SOURCE MATERIAL below:

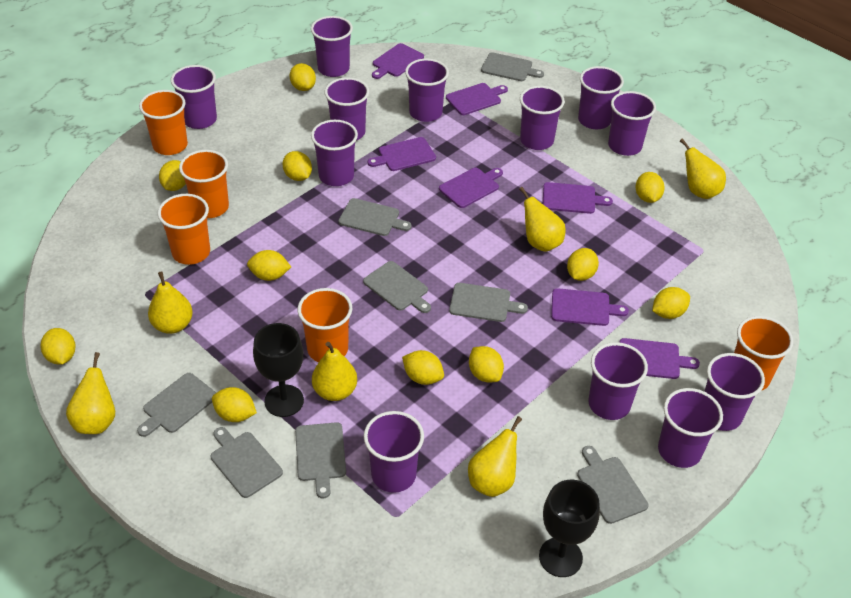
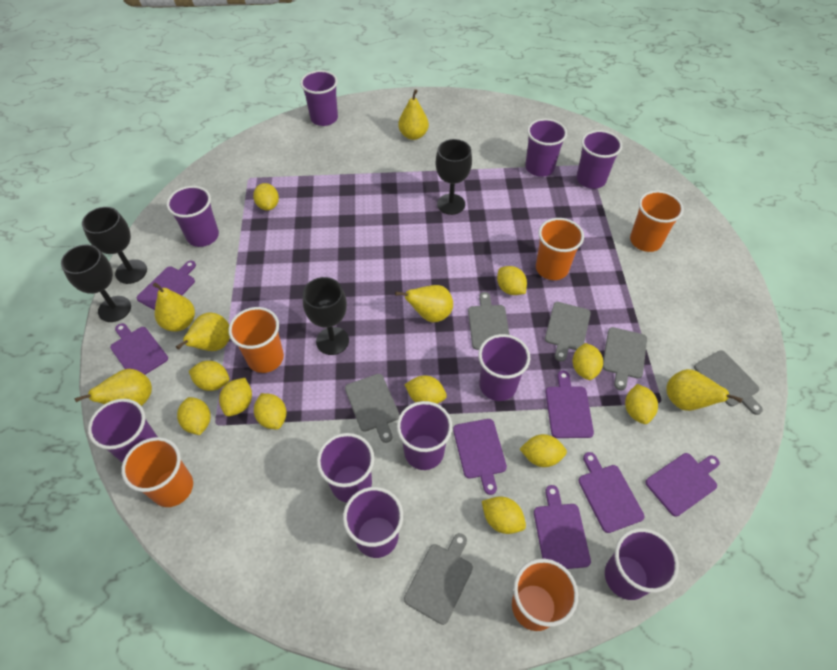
black goblet: 2 -> 4
grey cutting board: 8 -> 6
purple cup: 12 -> 10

End of SOURCE MATERIAL.

EXERCISE INSTRUCTIONS
From the first line of the material to the last, retype everything exactly except the images.

ANSWER TO THE EXERCISE
black goblet: 2 -> 4
grey cutting board: 8 -> 6
purple cup: 12 -> 10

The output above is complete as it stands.